## Task goal
From start to finish, set down the entries below exactly, leaving out the pictures.

[Frame-by-frame shape edits]
---
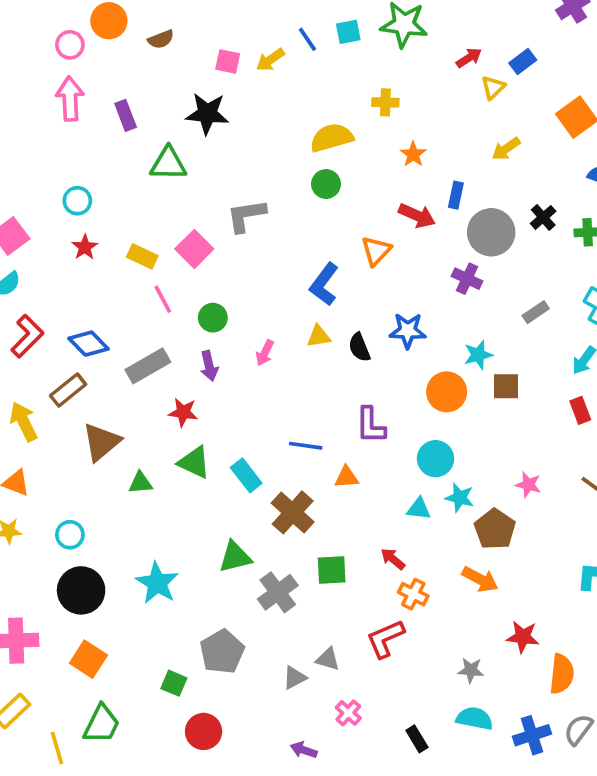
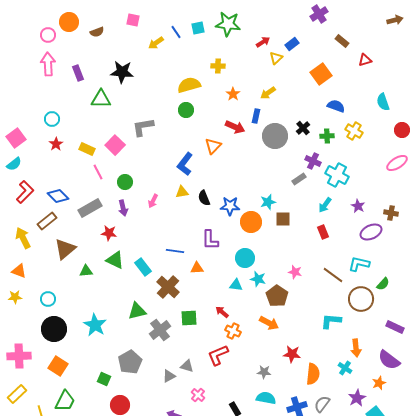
pink square: (228, 62) -> (133, 20), moved
yellow arrow: (506, 149) -> (268, 93), moved
purple cross: (467, 279) -> (313, 161), moved
blue star: (408, 331) -> (230, 206), moved

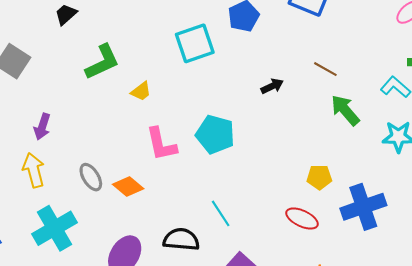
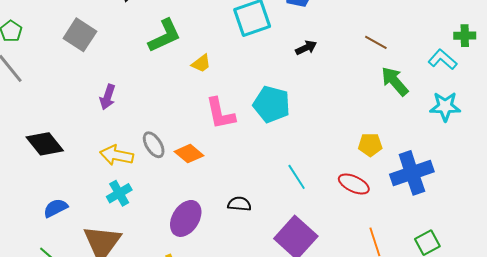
black arrow: (272, 86) -> (306, 48), moved
yellow arrow: (34, 170) -> (117, 155), moved, turned -64
cyan line: (221, 213) -> (297, 177), moved
cyan cross: (55, 228) -> (119, 193), size x0.6
black semicircle: (181, 239) -> (239, 204), size x0.7

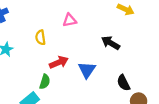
---
## Written reply
pink square: (228, 62) -> (133, 20), moved
yellow arrow: (506, 149) -> (268, 93), moved
purple cross: (467, 279) -> (313, 161), moved
blue star: (408, 331) -> (230, 206), moved

black arrow: (272, 86) -> (306, 48), moved
yellow arrow: (34, 170) -> (117, 155), moved, turned -64
cyan line: (221, 213) -> (297, 177), moved
cyan cross: (55, 228) -> (119, 193), size x0.6
black semicircle: (181, 239) -> (239, 204), size x0.7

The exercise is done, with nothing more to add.